• _INPUT RECORDS_:
- Opening Delimiter -

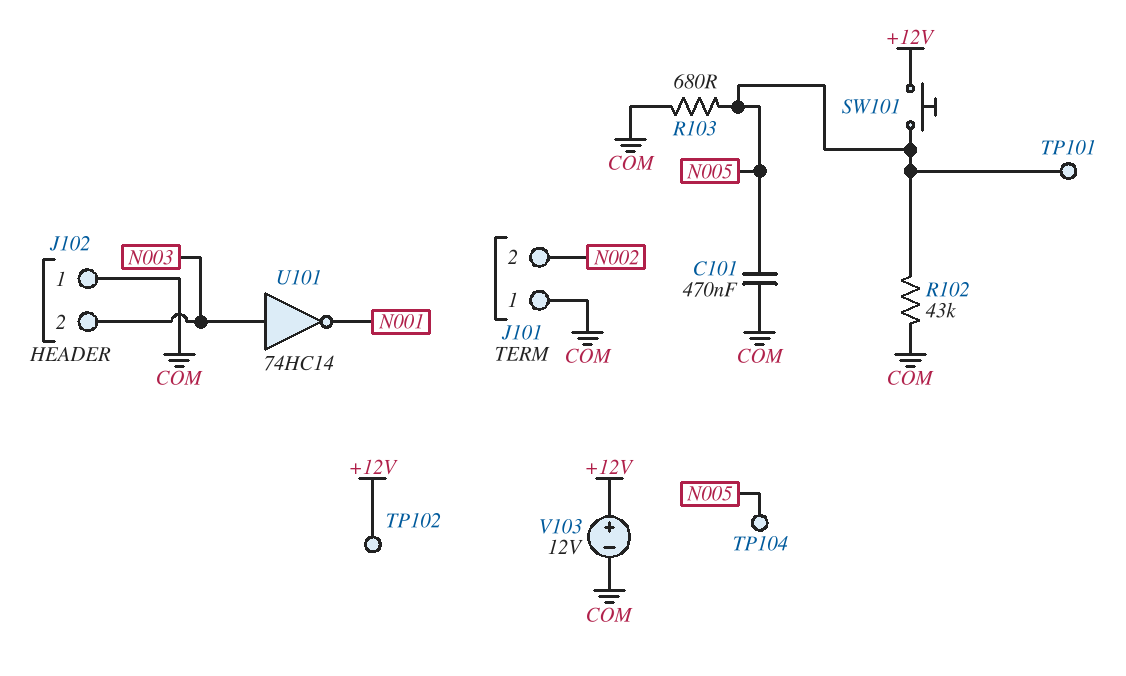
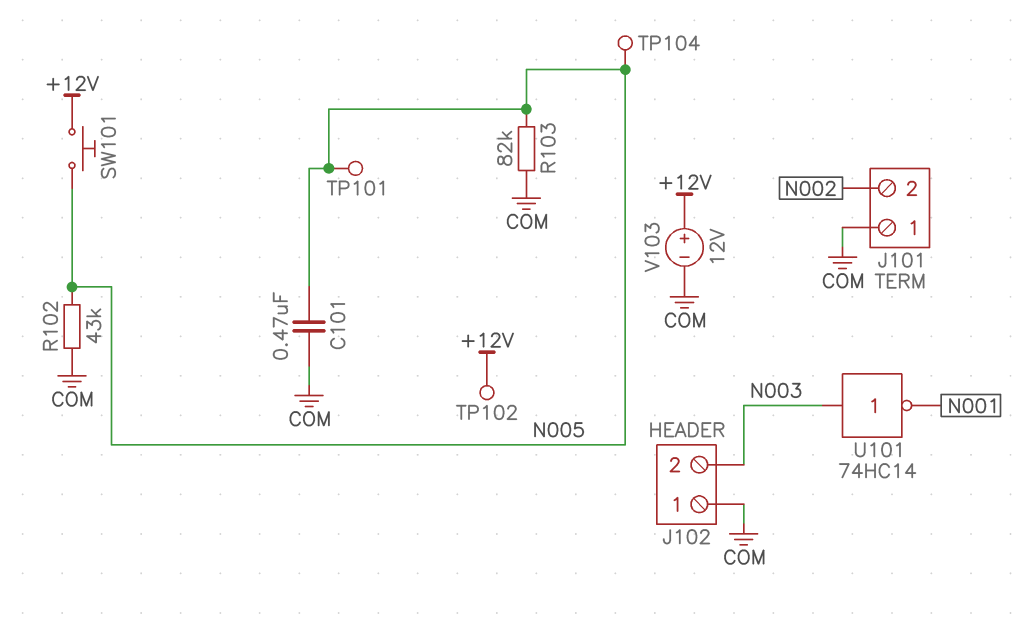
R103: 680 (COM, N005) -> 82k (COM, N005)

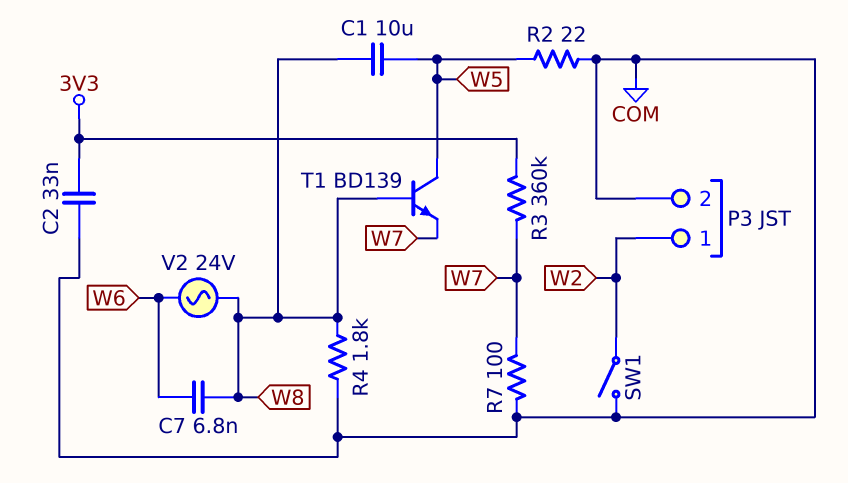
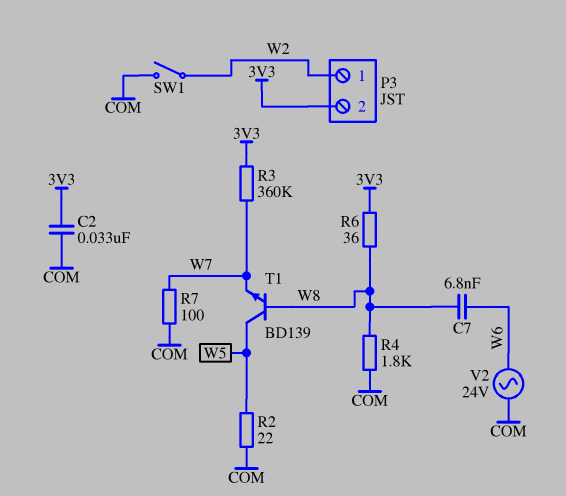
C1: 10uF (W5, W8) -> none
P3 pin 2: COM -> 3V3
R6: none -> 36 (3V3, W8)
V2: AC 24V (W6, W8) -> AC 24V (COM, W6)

- Closing Delimiter -

• _TASK_: A verbatim copy of the entries, without the pictures, is what this task requires.

• _YOUR SOLUTION_:
R103: 680 (COM, N005) -> 82k (COM, N005)

C1: 10uF (W5, W8) -> none
P3 pin 2: COM -> 3V3
R6: none -> 36 (3V3, W8)
V2: AC 24V (W6, W8) -> AC 24V (COM, W6)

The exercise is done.